▶ _Your goal_
Return the lines of the listing below exactly as they appear, beginning at the one with "camera: 10 degrees left, 10 degrees down" and stopping after the one with "camera: 10 degrees right, 5 degrees down"; do not include pictures.

*** Given information ***

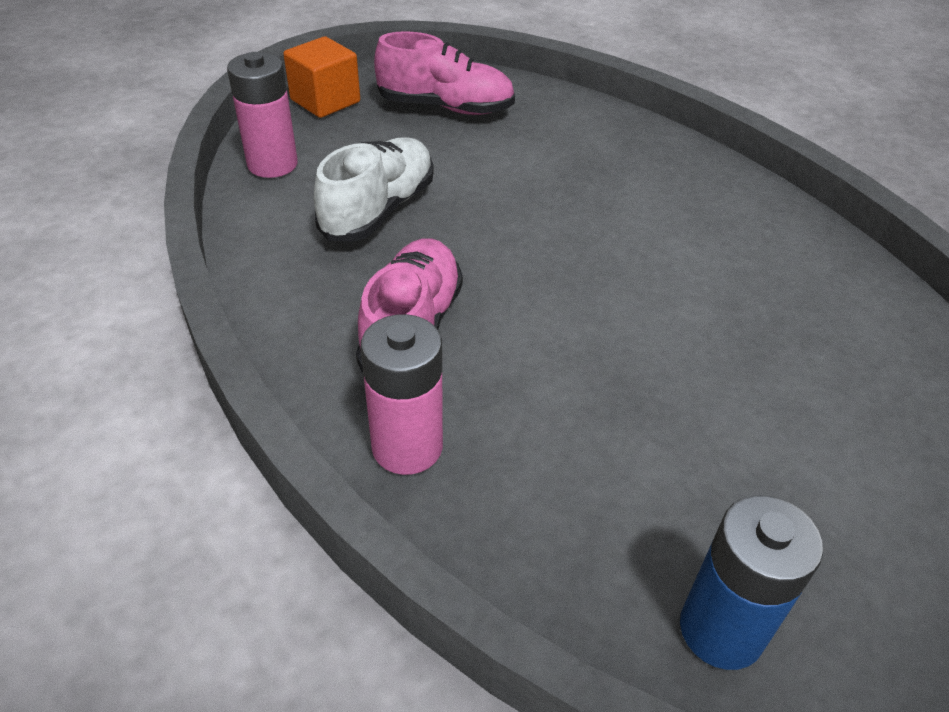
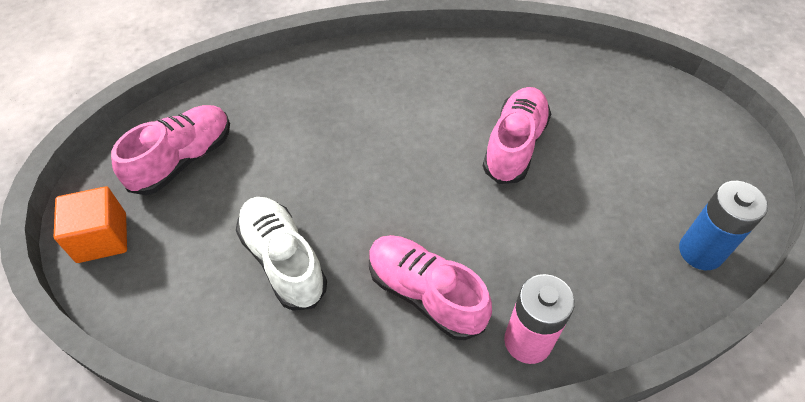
camera: 60 degrees left, 10 degrees up
(272, 164) = (167, 313): pink battery -> none
(709, 338) = (514, 145): none -> pink shoe

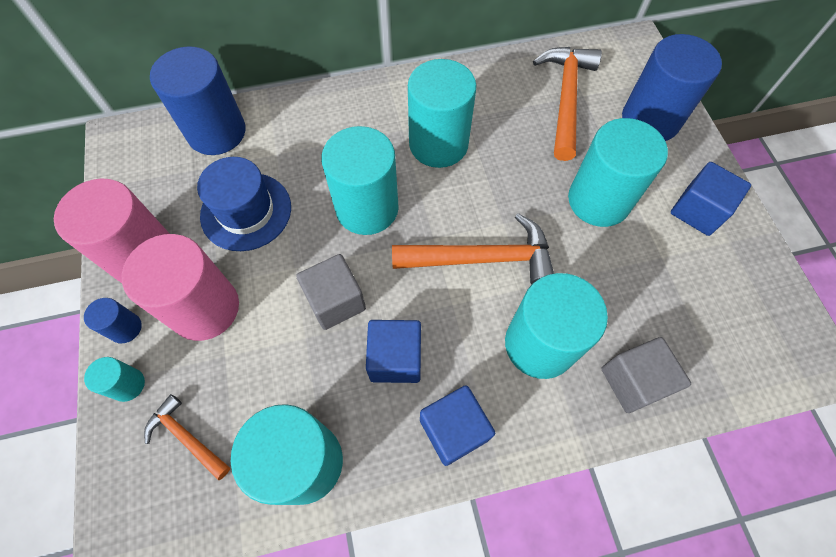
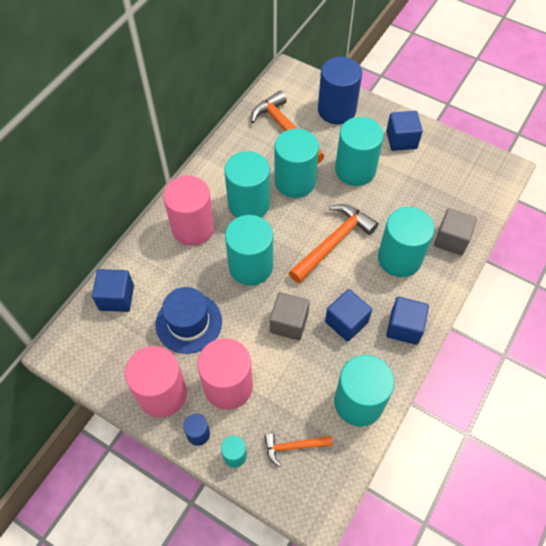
camera: 45 degrees left, 5 degrees down
(216, 132) = (116, 297): blue cylinder -> blue cube
(357, 124) = (193, 228): none -> pink cylinder
(514, 159) = (295, 181): none -> turquoise cylinder

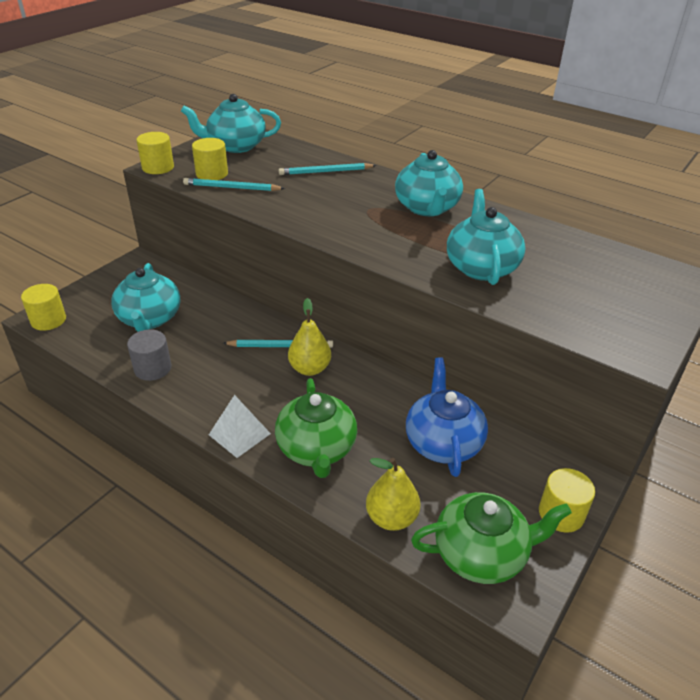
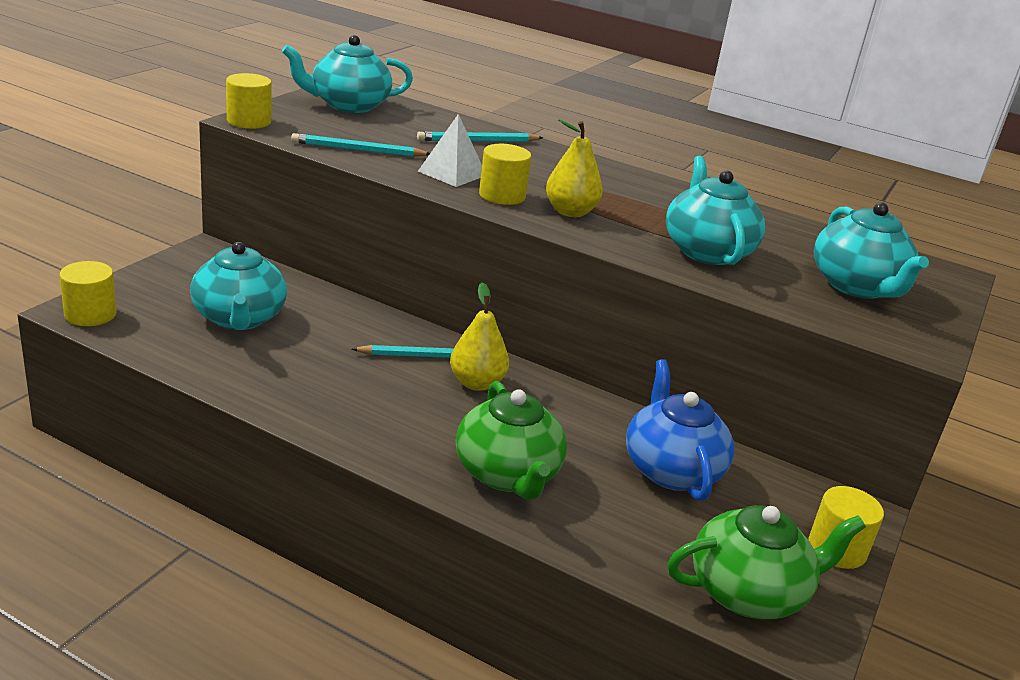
camera: 10 degrees left, 10 degrees down
(152, 368) = (257, 376): grey cylinder -> none
(212, 174) = (326, 133): yellow cylinder -> yellow cylinder (502, 195)
(239, 434) = (398, 455): white pyramid -> white pyramid (452, 173)
(391, 518) = (625, 552): yellow pear -> yellow pear (570, 212)
(427, 208) = (620, 187): turquoise teapot -> turquoise teapot (857, 286)

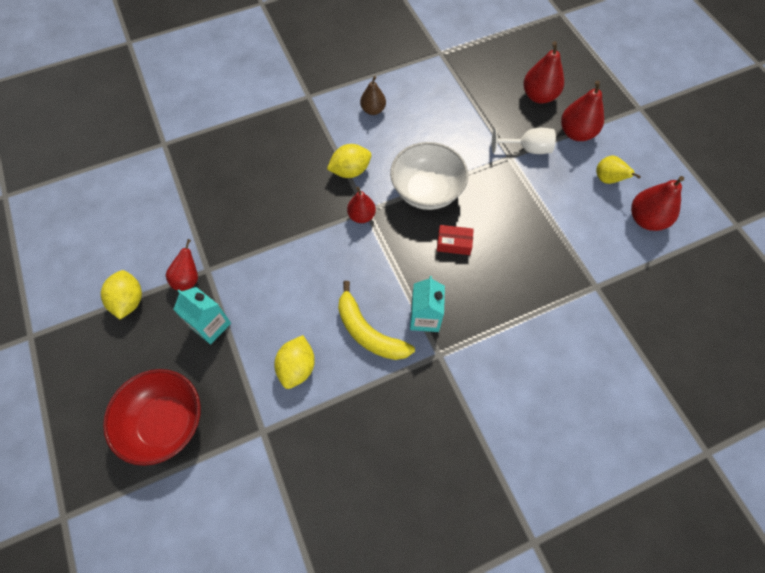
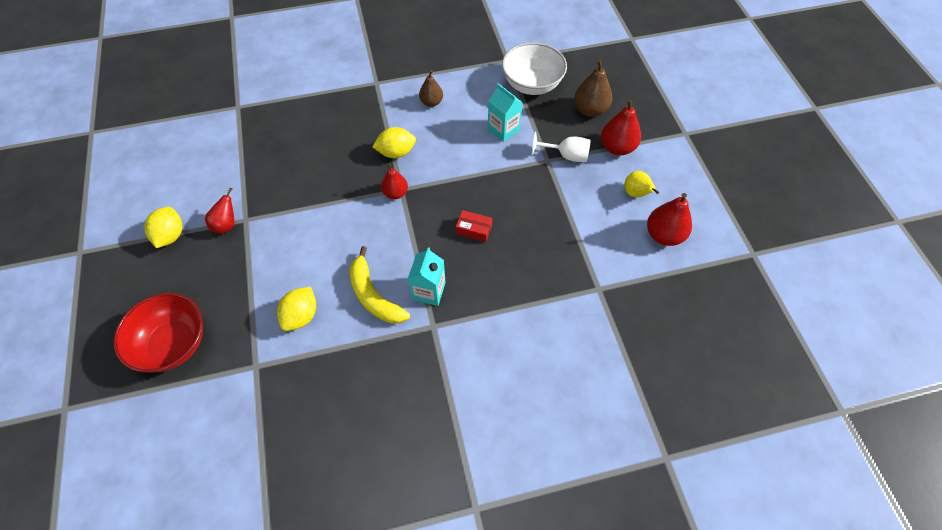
camera: 10 degrees right, 5 degrees down
(211, 325) = (235, 267): turquoise carton -> turquoise carton (503, 130)
(426, 191) = (461, 180): white bowl -> white bowl (532, 84)
(539, 96) = (590, 110): red pear -> brown pear

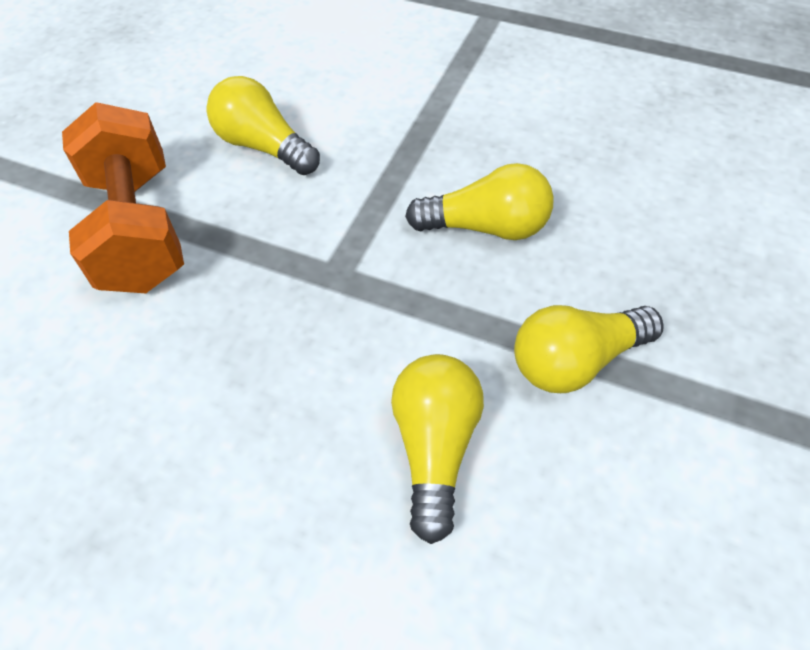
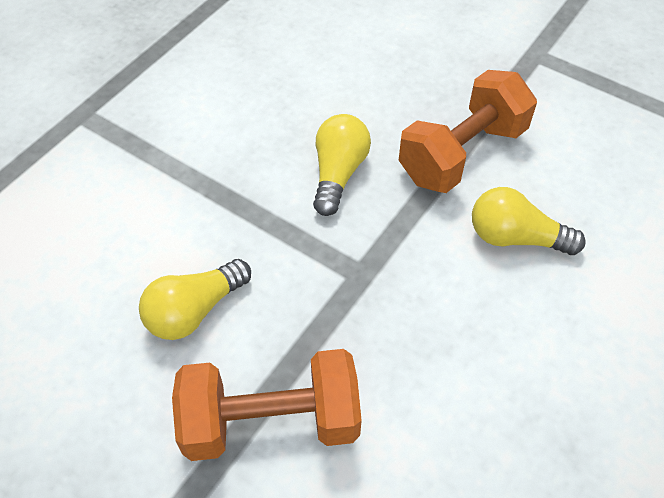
camera: 80 degrees left, 0 degrees up
(576, 361) = (462, 154): yellow light bulb -> orange dumbbell

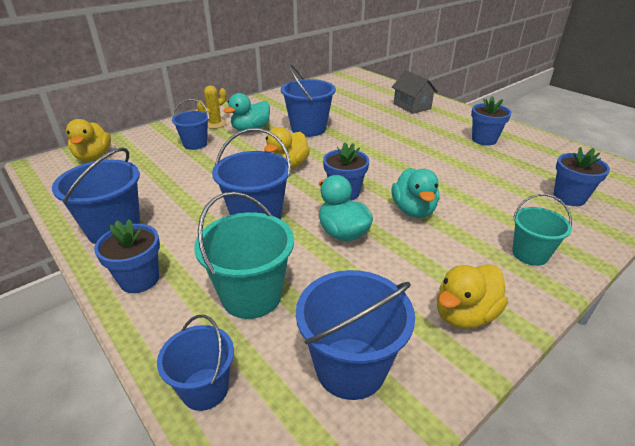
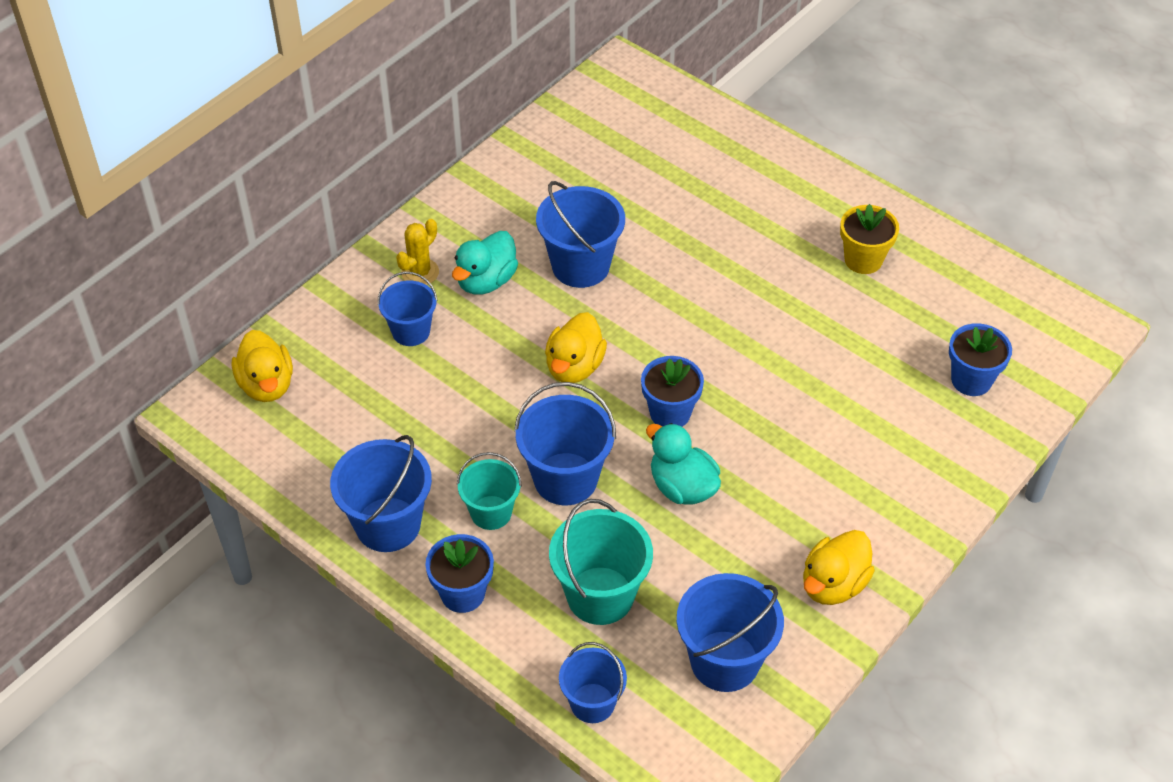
camera: 10 degrees left, 15 degrees up
(412, 106) = (743, 175): grey house -> none
(413, 210) = (767, 434): turquoise duck -> none
(484, 140) = (863, 260): blue flower pot -> yellow flower pot
(530, 254) = (909, 489): turquoise bucket -> turquoise bucket (491, 512)

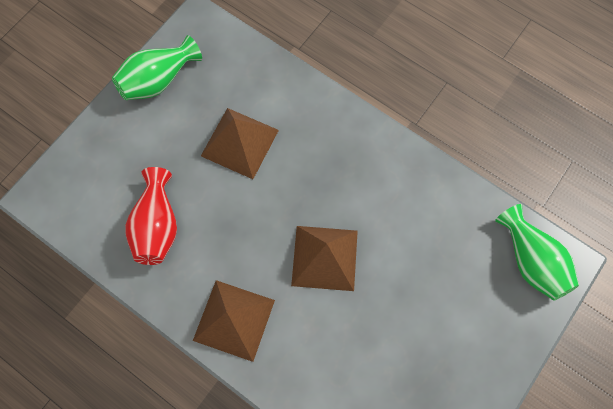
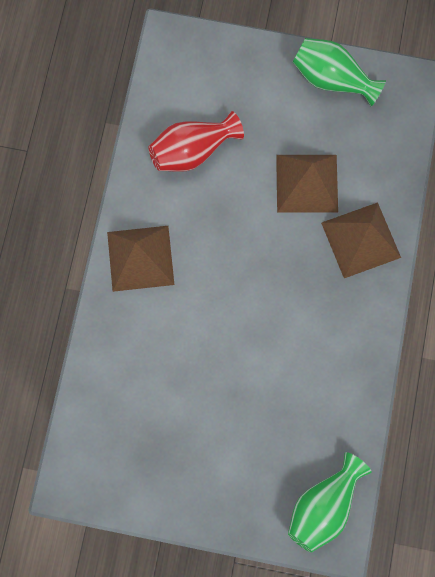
camera: 65 degrees right, 5 degrees up
(324, 257) = (233, 311): brown pyramid -> brown pyramid (361, 239)

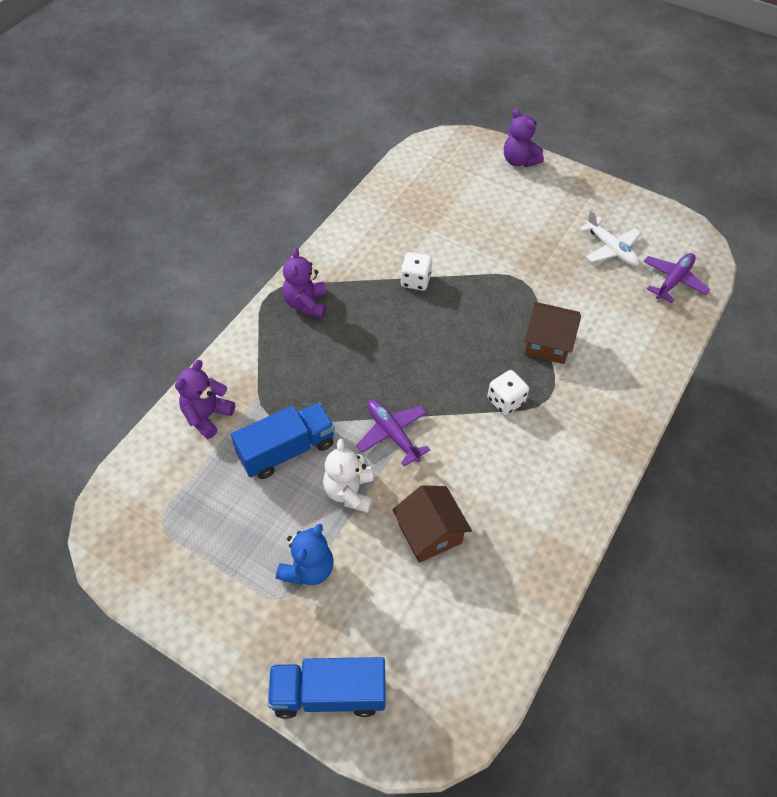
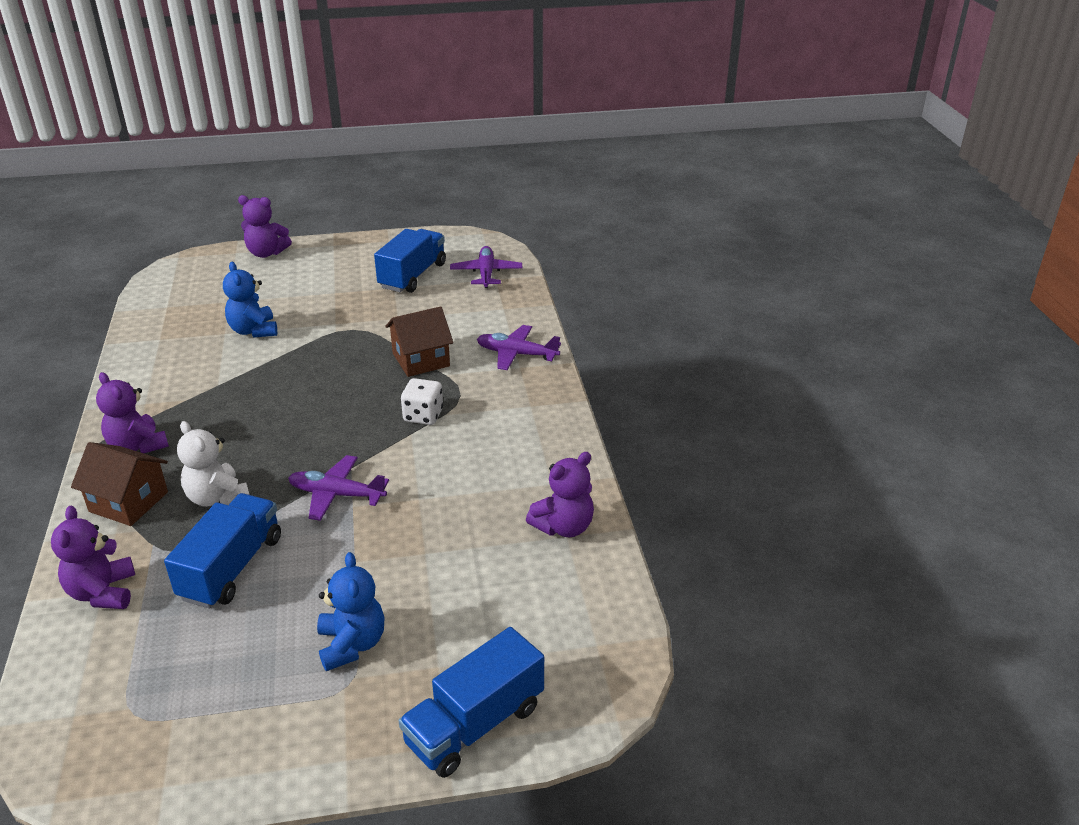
camera: 40 degrees left, 20 degrees down
(349, 492) = (336, 561): white teddy bear -> white teddy bear (217, 497)
(415, 280) = (245, 375): white dice -> none
(430, 533) = (449, 544): brown house -> brown house (129, 502)
(452, 239) = (253, 331): none -> blue teddy bear
(520, 579) = (564, 527): none -> purple teddy bear
(611, 249) = (412, 276): white plane -> blue truck
(625, 385) = (516, 354): none -> purple plane

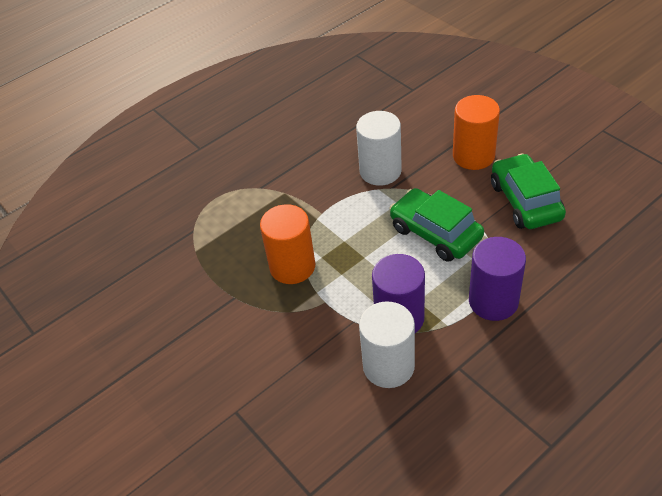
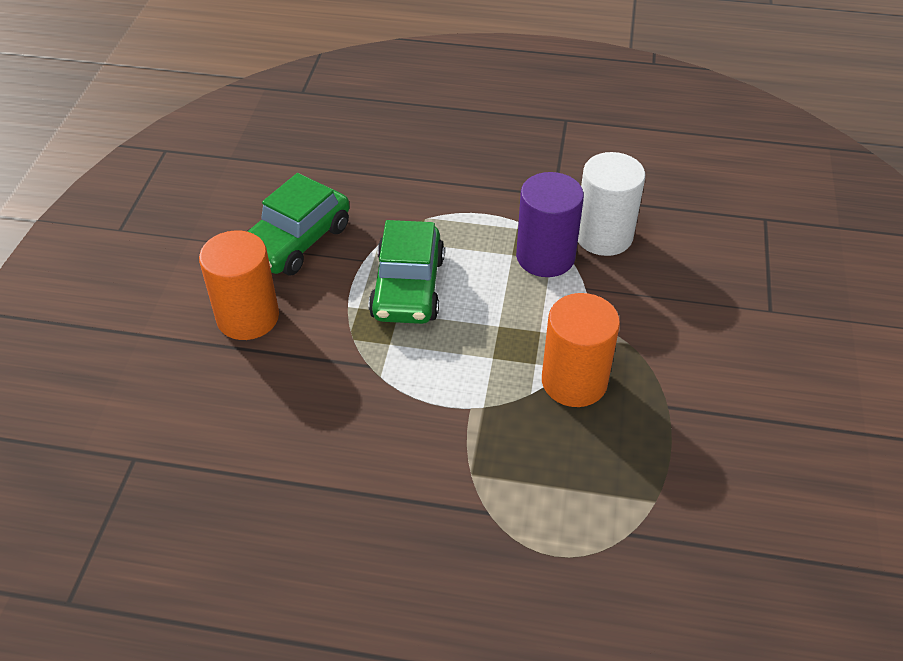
camera: 135 degrees left, 0 degrees up
(380, 171) = (346, 393): white cylinder -> none
(493, 301) = (459, 205): purple cylinder -> none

*** End of Given information ***

▶ _The completed task_
camera: 10 degrees left, 10 degrees down
(152, 368) = (257, 376): grey cylinder -> none
(212, 174) = (326, 133): yellow cylinder -> yellow cylinder (502, 195)
(239, 434) = (398, 455): white pyramid -> white pyramid (452, 173)
(391, 518) = (625, 552): yellow pear -> yellow pear (570, 212)
(427, 208) = (620, 187): turquoise teapot -> turquoise teapot (857, 286)

camera: 10 degrees right, 5 degrees down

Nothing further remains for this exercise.